What you should do: The entries below hold a line with "black box [493,273,568,338]" and a line with "black flashlight [755,247,826,274]". Return those lines and all that lie between them, exactly and only.

Recorded data:
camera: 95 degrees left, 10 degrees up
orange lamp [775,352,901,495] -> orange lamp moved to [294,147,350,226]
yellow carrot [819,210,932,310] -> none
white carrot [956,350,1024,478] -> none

...

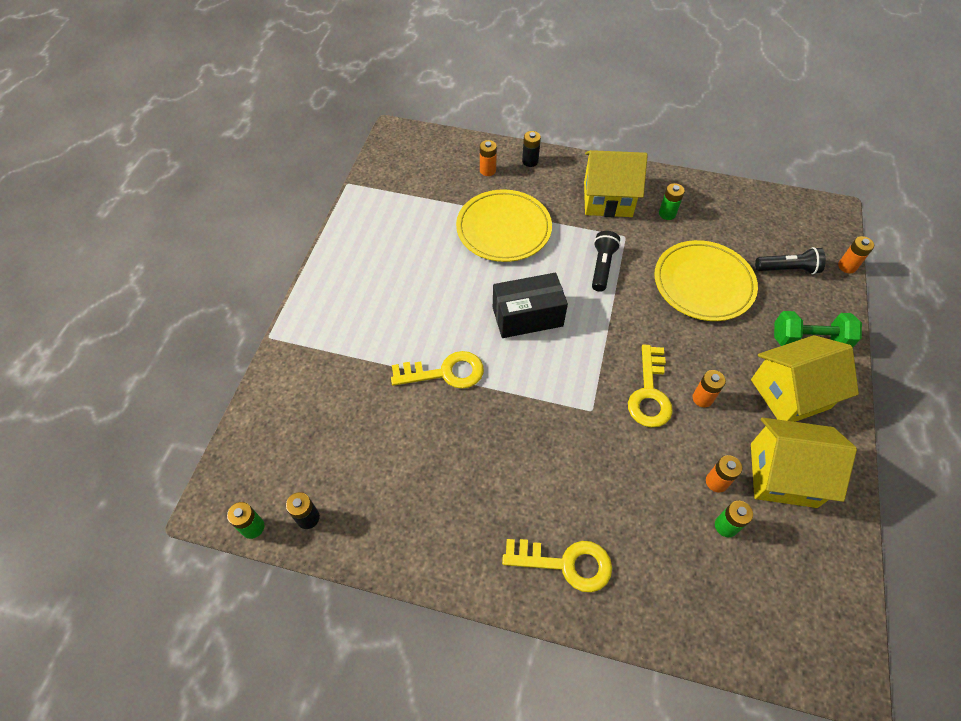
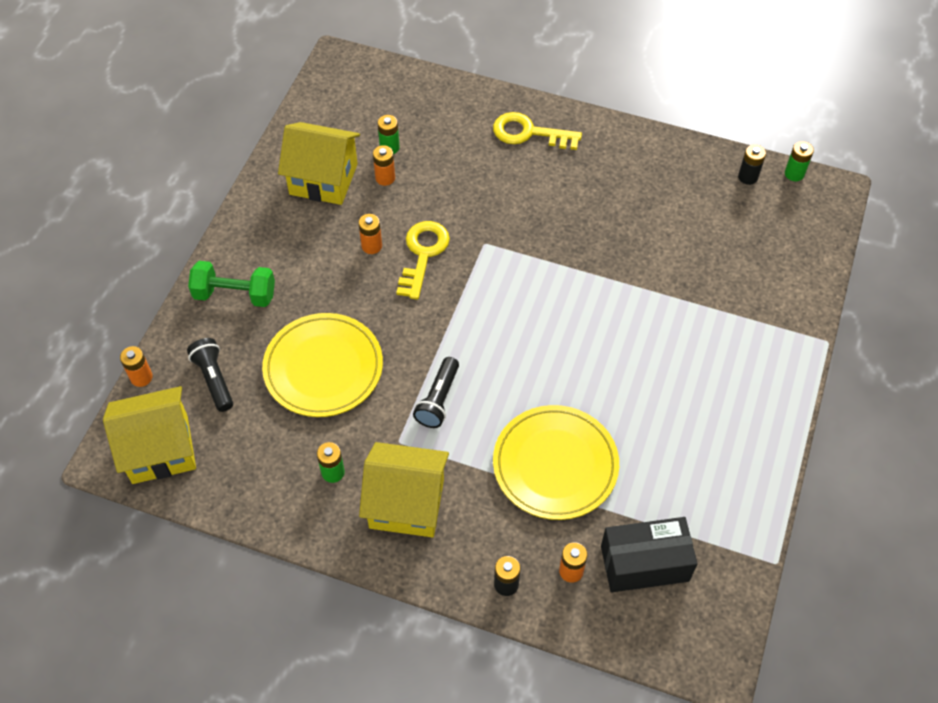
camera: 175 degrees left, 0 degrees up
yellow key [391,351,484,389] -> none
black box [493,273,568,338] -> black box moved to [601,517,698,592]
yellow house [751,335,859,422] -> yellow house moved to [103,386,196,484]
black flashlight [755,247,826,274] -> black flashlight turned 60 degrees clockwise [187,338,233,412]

==

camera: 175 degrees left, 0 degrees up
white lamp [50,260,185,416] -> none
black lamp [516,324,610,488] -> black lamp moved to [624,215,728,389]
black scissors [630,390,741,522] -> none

Answer section:
black box [493,273,568,338] -> black box moved to [601,517,698,592]
yellow house [751,335,859,422] -> yellow house moved to [103,386,196,484]
black flashlight [755,247,826,274] -> black flashlight turned 60 degrees clockwise [187,338,233,412]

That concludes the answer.